TASK BRIEF ->
All records must be restated word for word.

Content starts

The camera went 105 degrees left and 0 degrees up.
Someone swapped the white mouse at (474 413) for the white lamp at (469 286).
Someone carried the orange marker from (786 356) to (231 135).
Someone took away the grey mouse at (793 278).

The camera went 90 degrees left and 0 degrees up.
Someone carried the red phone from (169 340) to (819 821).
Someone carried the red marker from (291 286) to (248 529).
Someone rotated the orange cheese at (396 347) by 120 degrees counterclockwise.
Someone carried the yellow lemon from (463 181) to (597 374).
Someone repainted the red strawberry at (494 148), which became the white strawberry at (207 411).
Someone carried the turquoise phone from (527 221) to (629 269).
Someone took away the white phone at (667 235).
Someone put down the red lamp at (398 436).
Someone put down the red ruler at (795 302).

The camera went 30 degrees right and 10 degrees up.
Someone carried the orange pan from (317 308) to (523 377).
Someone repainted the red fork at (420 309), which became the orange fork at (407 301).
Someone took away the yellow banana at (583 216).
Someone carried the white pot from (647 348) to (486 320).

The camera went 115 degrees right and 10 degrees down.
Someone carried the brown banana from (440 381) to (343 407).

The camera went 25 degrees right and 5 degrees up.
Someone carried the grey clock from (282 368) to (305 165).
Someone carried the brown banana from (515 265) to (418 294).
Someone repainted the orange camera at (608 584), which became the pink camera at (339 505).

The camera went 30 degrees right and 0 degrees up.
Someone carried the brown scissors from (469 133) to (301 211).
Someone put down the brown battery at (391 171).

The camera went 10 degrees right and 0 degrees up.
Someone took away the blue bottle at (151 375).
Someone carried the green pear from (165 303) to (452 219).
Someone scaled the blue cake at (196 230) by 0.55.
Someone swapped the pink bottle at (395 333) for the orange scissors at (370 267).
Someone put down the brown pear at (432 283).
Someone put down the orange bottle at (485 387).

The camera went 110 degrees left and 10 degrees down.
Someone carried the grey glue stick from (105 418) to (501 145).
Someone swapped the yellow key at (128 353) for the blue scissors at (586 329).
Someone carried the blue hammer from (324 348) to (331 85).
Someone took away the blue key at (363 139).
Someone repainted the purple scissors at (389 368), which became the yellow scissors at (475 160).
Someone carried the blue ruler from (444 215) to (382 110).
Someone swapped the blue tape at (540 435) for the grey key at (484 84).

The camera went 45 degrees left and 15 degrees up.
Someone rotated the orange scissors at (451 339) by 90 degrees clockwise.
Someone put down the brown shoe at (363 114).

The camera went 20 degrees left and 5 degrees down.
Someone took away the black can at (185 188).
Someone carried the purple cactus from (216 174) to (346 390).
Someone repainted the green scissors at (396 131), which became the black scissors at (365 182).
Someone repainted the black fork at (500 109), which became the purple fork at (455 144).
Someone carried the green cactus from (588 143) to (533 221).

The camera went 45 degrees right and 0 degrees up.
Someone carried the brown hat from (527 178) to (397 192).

Content ends

EXERCISE RESULT ->
The camera went 105 degrees left and 0 degrees up.
Someone swapped the white mouse at (474 413) for the white lamp at (469 286).
Someone carried the orange marker from (786 356) to (231 135).
Someone took away the grey mouse at (793 278).

The camera went 90 degrees left and 0 degrees up.
Someone carried the red phone from (169 340) to (819 821).
Someone carried the red marker from (291 286) to (248 529).
Someone rotated the orange cheese at (396 347) by 120 degrees counterclockwise.
Someone carried the yellow lemon from (463 181) to (597 374).
Someone repainted the red strawberry at (494 148), which became the white strawberry at (207 411).
Someone carried the turquoise phone from (527 221) to (629 269).
Someone took away the white phone at (667 235).
Someone put down the red lamp at (398 436).
Someone put down the red ruler at (795 302).

The camera went 30 degrees right and 10 degrees up.
Someone carried the orange pan from (317 308) to (523 377).
Someone repainted the red fork at (420 309), which became the orange fork at (407 301).
Someone took away the yellow banana at (583 216).
Someone carried the white pot from (647 348) to (486 320).

The camera went 115 degrees right and 10 degrees down.
Someone carried the brown banana from (440 381) to (343 407).

The camera went 25 degrees right and 5 degrees up.
Someone carried the grey clock from (282 368) to (305 165).
Someone carried the brown banana from (515 265) to (418 294).
Someone repainted the orange camera at (608 584), which became the pink camera at (339 505).

The camera went 30 degrees right and 0 degrees up.
Someone carried the brown scissors from (469 133) to (301 211).
Someone put down the brown battery at (391 171).

The camera went 10 degrees right and 0 degrees up.
Someone took away the blue bottle at (151 375).
Someone carried the green pear from (165 303) to (452 219).
Someone scaled the blue cake at (196 230) by 0.55.
Someone swapped the pink bottle at (395 333) for the orange scissors at (370 267).
Someone put down the brown pear at (432 283).
Someone put down the orange bottle at (485 387).

The camera went 110 degrees left and 10 degrees down.
Someone carried the grey glue stick from (105 418) to (501 145).
Someone swapped the yellow key at (128 353) for the blue scissors at (586 329).
Someone carried the blue hammer from (324 348) to (331 85).
Someone took away the blue key at (363 139).
Someone repainted the purple scissors at (389 368), which became the yellow scissors at (475 160).
Someone carried the blue ruler from (444 215) to (382 110).
Someone swapped the blue tape at (540 435) for the grey key at (484 84).

The camera went 45 degrees left and 15 degrees up.
Someone rotated the orange scissors at (451 339) by 90 degrees clockwise.
Someone put down the brown shoe at (363 114).

The camera went 20 degrees left and 5 degrees down.
Someone took away the black can at (185 188).
Someone carried the purple cactus from (216 174) to (346 390).
Someone repainted the green scissors at (396 131), which became the black scissors at (365 182).
Someone repainted the black fork at (500 109), which became the purple fork at (455 144).
Someone carried the green cactus from (588 143) to (533 221).

The camera went 45 degrees right and 0 degrees up.
Someone carried the brown hat from (527 178) to (397 192).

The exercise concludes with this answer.